Exercise prompt:
Give the entries again exactly, every one of them.

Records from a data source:
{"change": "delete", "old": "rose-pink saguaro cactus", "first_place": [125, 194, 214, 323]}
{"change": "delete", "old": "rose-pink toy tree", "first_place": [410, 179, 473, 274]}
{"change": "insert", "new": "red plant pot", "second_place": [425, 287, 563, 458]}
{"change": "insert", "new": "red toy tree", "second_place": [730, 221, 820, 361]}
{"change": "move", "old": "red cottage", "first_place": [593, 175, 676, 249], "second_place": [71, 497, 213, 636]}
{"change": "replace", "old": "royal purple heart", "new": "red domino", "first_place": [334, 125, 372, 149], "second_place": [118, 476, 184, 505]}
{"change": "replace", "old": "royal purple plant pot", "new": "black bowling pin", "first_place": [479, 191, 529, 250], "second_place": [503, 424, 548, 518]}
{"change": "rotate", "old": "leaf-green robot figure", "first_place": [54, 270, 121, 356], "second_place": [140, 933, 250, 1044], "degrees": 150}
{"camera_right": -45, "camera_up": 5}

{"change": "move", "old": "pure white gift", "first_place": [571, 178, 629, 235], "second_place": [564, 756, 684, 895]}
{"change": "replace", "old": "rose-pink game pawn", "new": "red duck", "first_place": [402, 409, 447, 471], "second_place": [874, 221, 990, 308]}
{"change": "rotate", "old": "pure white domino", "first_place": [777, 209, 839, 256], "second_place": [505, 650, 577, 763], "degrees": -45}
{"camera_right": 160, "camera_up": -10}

Solution:
{"change": "delete", "old": "rose-pink saguaro cactus", "first_place": [125, 194, 214, 323]}
{"change": "delete", "old": "rose-pink toy tree", "first_place": [410, 179, 473, 274]}
{"change": "insert", "new": "red plant pot", "second_place": [425, 287, 563, 458]}
{"change": "insert", "new": "red toy tree", "second_place": [730, 221, 820, 361]}
{"change": "move", "old": "red cottage", "first_place": [593, 175, 676, 249], "second_place": [71, 497, 213, 636]}
{"change": "replace", "old": "royal purple heart", "new": "red domino", "first_place": [334, 125, 372, 149], "second_place": [118, 476, 184, 505]}
{"change": "replace", "old": "royal purple plant pot", "new": "black bowling pin", "first_place": [479, 191, 529, 250], "second_place": [503, 424, 548, 518]}
{"change": "rotate", "old": "leaf-green robot figure", "first_place": [54, 270, 121, 356], "second_place": [140, 933, 250, 1044], "degrees": 150}
{"camera_right": -45, "camera_up": 5}

{"change": "move", "old": "pure white gift", "first_place": [571, 178, 629, 235], "second_place": [564, 756, 684, 895]}
{"change": "replace", "old": "rose-pink game pawn", "new": "red duck", "first_place": [402, 409, 447, 471], "second_place": [874, 221, 990, 308]}
{"change": "rotate", "old": "pure white domino", "first_place": [777, 209, 839, 256], "second_place": [505, 650, 577, 763], "degrees": -45}
{"camera_right": 160, "camera_up": -10}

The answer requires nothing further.